- _ASSIGNMENT_
The records follow. Copy them exactly, but omit the pictures.

(Image change detection data)
-------------------------

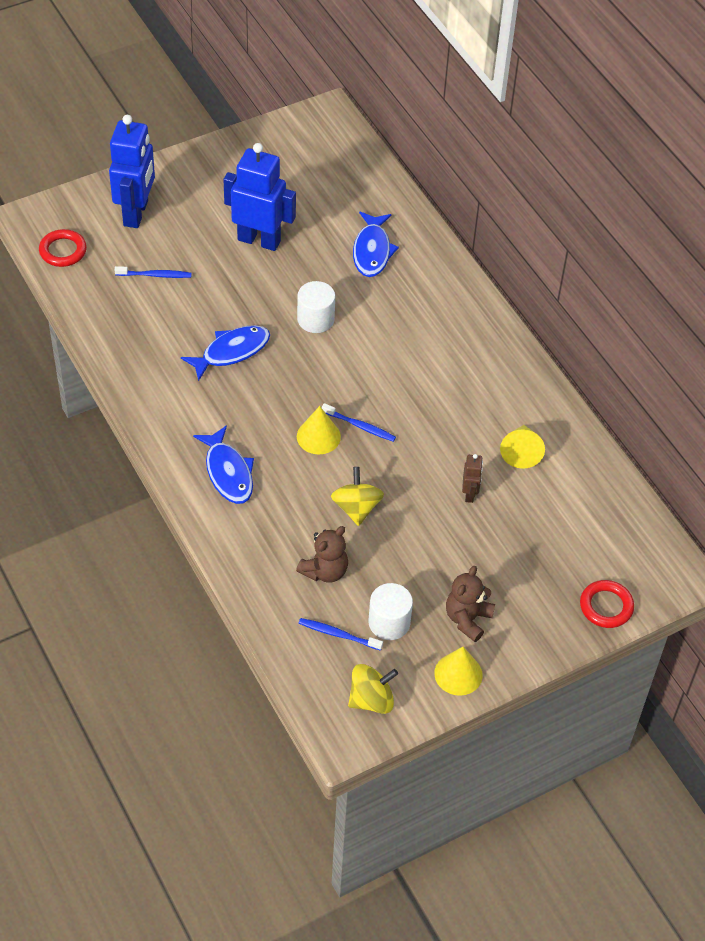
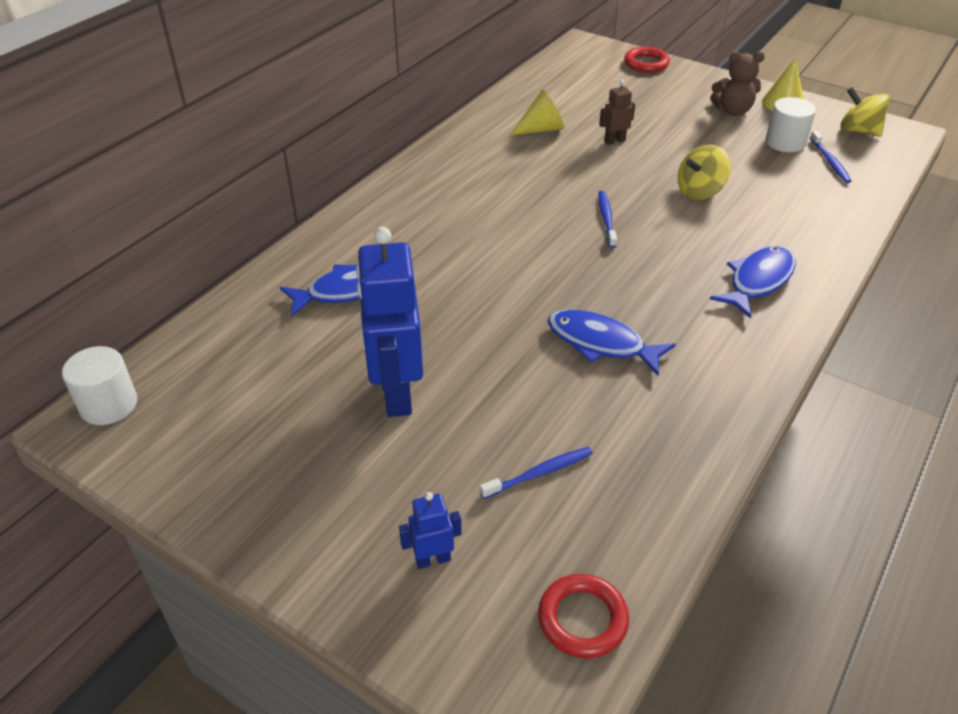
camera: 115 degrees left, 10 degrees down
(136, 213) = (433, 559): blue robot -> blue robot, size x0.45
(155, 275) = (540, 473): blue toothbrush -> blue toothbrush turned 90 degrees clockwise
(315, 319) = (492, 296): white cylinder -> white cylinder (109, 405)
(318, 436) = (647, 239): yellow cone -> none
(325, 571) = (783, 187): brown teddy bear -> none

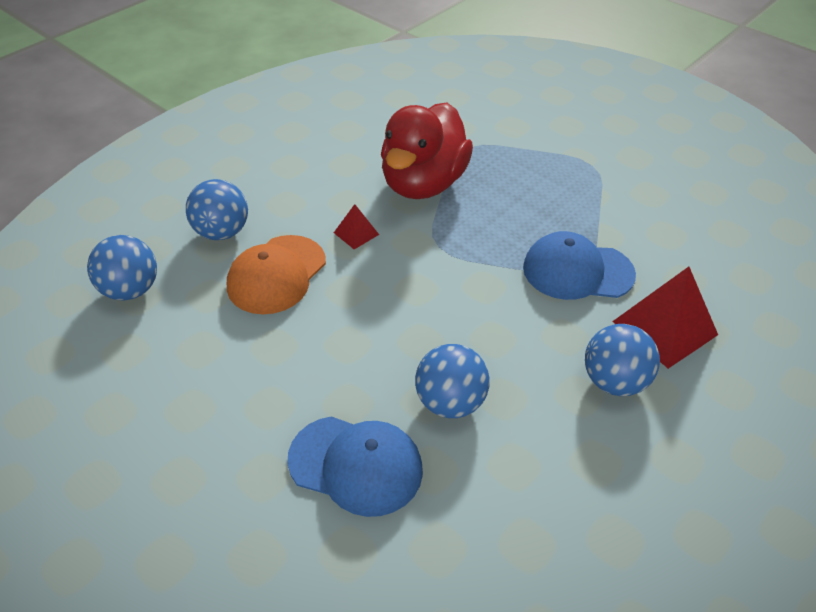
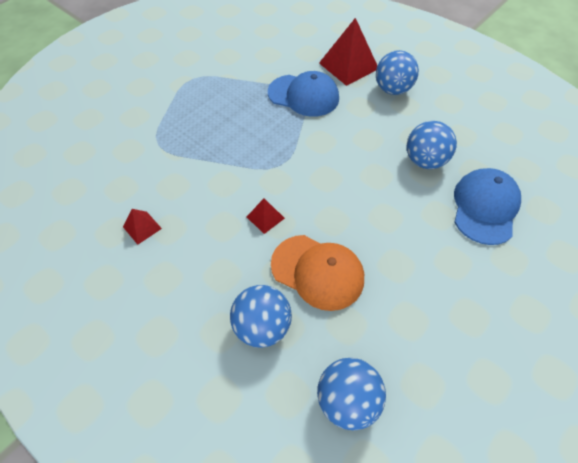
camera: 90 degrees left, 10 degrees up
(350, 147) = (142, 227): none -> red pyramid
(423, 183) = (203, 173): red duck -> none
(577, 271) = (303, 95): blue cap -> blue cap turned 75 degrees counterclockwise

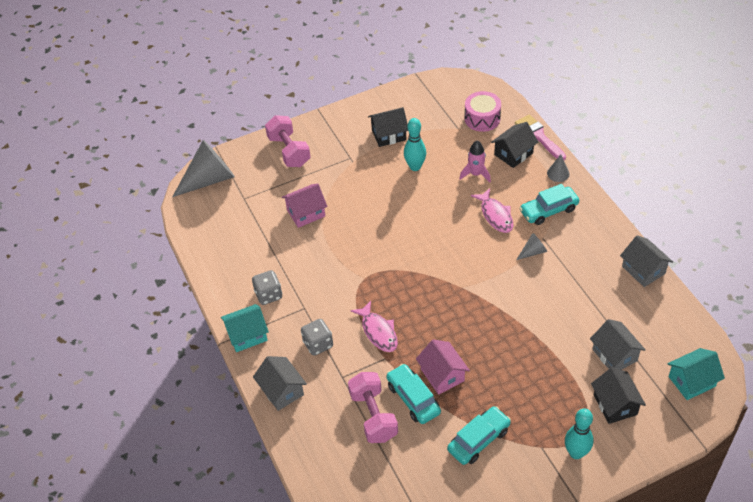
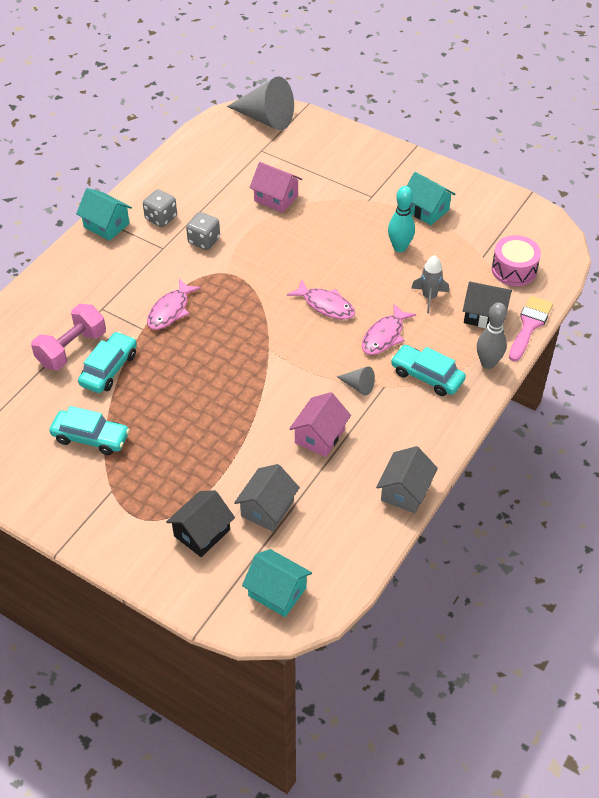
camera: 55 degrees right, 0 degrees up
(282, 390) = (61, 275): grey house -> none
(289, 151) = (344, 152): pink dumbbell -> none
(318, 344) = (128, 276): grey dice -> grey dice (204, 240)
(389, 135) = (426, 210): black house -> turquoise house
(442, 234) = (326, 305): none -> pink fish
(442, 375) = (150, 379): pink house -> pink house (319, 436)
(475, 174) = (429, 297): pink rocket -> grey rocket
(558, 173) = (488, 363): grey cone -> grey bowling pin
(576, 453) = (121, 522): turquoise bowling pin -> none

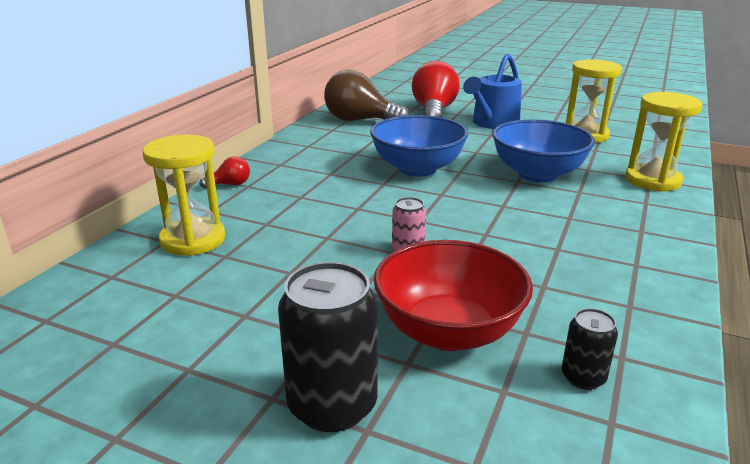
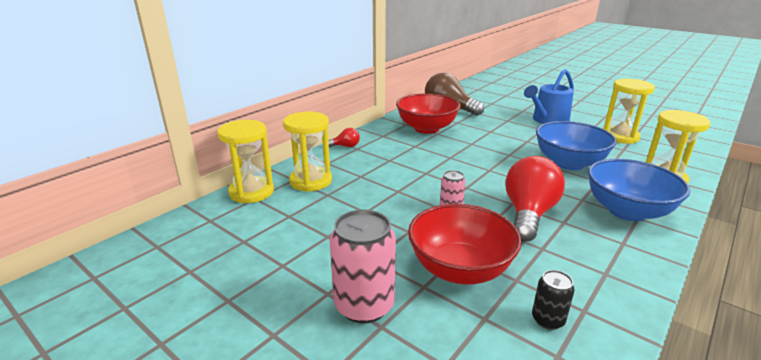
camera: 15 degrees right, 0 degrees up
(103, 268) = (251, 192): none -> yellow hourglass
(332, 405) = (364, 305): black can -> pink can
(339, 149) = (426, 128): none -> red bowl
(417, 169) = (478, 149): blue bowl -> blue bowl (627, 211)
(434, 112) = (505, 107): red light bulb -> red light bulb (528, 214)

-------------------------

- _ANSWER SECTION_
camera: 115 degrees left, 10 degrees down
(136, 213) = (433, 559): blue robot -> blue robot, size x0.45
(155, 275) = (540, 473): blue toothbrush -> blue toothbrush turned 90 degrees clockwise
(315, 319) = (492, 296): white cylinder -> white cylinder (109, 405)
(318, 436) = (647, 239): yellow cone -> none
(325, 571) = (783, 187): brown teddy bear -> none

camera: 90 degrees left, 10 degrees up
(350, 147) = (142, 227): none -> red pyramid
(423, 183) = (203, 173): red duck -> none
(577, 271) = (303, 95): blue cap -> blue cap turned 75 degrees counterclockwise

camera: 55 degrees right, 0 degrees up
(282, 390) = (61, 275): grey house -> none
(289, 151) = (344, 152): pink dumbbell -> none
(318, 344) = (128, 276): grey dice -> grey dice (204, 240)
(389, 135) = (426, 210): black house -> turquoise house
(442, 234) = (326, 305): none -> pink fish
(442, 375) = (150, 379): pink house -> pink house (319, 436)
(475, 174) = (429, 297): pink rocket -> grey rocket
(558, 173) = (488, 363): grey cone -> grey bowling pin
(576, 453) = (121, 522): turquoise bowling pin -> none

camera: 15 degrees right, 0 degrees up
(103, 268) = (251, 192): none -> yellow hourglass
(332, 405) = (364, 305): black can -> pink can
(339, 149) = (426, 128): none -> red bowl
(417, 169) = (478, 149): blue bowl -> blue bowl (627, 211)
(434, 112) = (505, 107): red light bulb -> red light bulb (528, 214)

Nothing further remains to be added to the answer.